What to produce: Repeat exactly the lines of the entries below from the one with "blue brick F3:F6" through the one with "grey brick K2 level 1 -> none", both ends included, and nothing else.

Dataset excerpts:
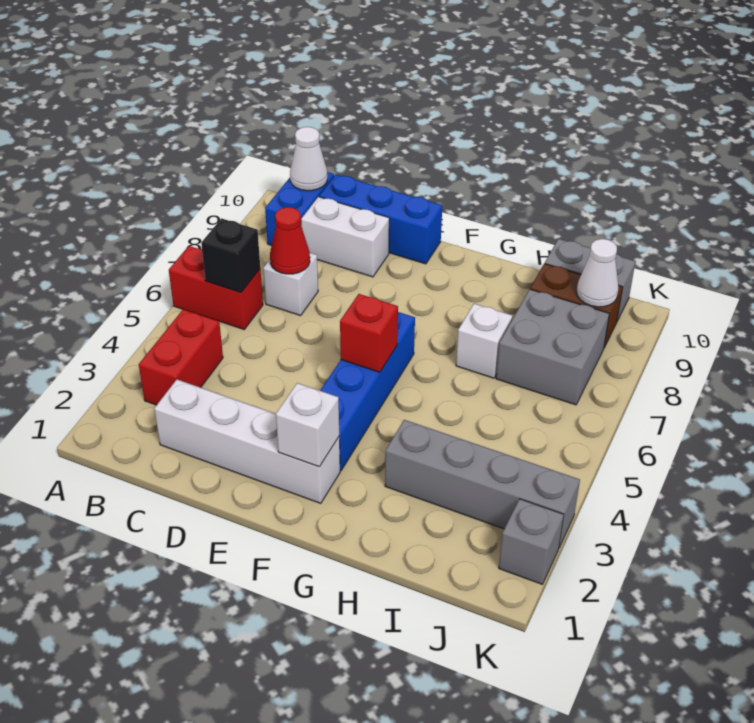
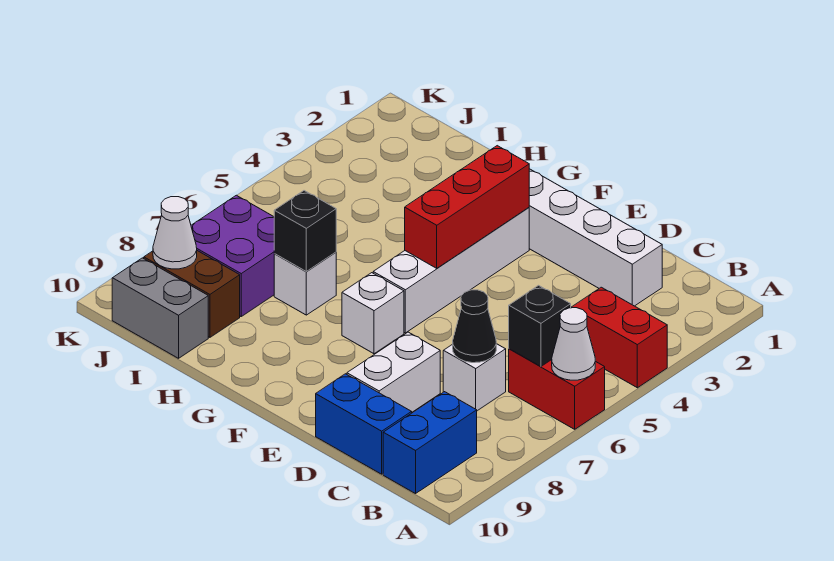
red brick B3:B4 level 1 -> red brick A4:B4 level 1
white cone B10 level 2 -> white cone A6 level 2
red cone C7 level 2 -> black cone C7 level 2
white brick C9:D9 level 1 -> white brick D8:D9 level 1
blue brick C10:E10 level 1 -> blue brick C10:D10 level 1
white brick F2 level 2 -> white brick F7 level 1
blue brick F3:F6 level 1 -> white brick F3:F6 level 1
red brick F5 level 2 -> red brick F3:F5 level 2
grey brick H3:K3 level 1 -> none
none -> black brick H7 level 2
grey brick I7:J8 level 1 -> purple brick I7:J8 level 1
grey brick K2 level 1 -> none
--
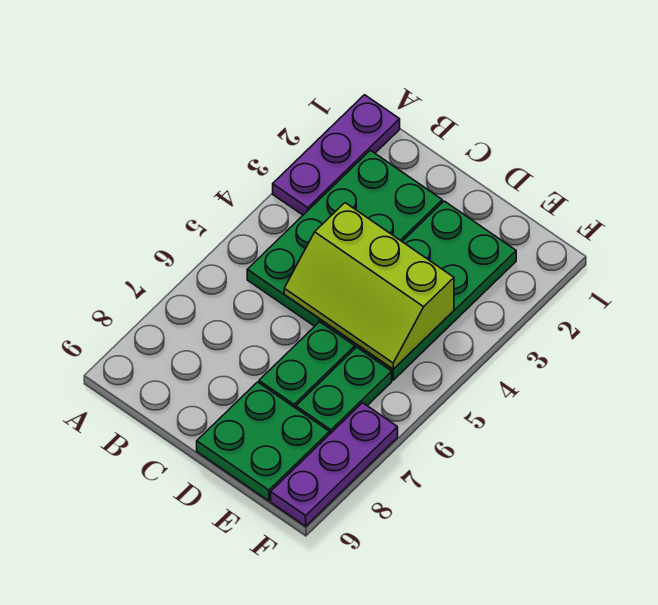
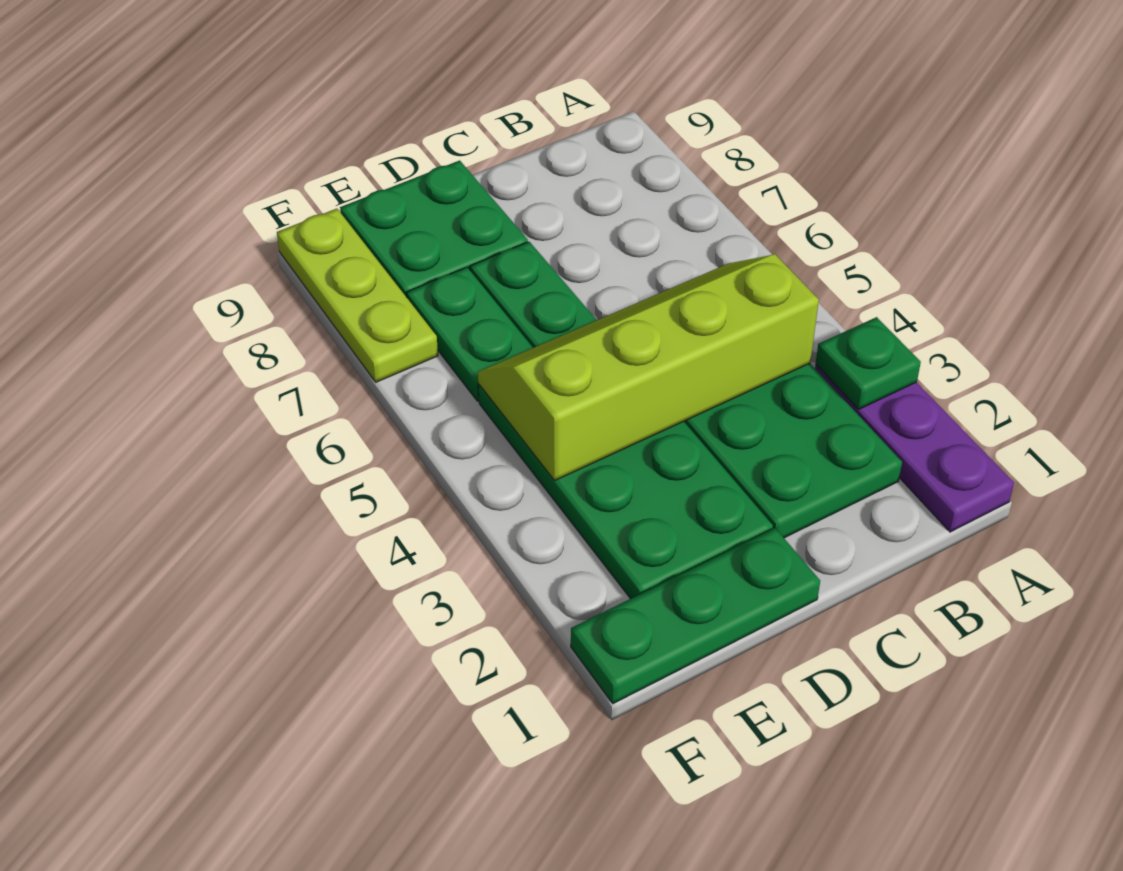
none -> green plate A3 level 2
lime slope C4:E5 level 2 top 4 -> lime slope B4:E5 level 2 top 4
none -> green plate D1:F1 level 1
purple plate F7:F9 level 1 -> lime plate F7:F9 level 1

Task solution:
blue brick F3:F6 level 1 -> white brick F3:F6 level 1
red brick F5 level 2 -> red brick F3:F5 level 2
grey brick H3:K3 level 1 -> none
none -> black brick H7 level 2
grey brick I7:J8 level 1 -> purple brick I7:J8 level 1
grey brick K2 level 1 -> none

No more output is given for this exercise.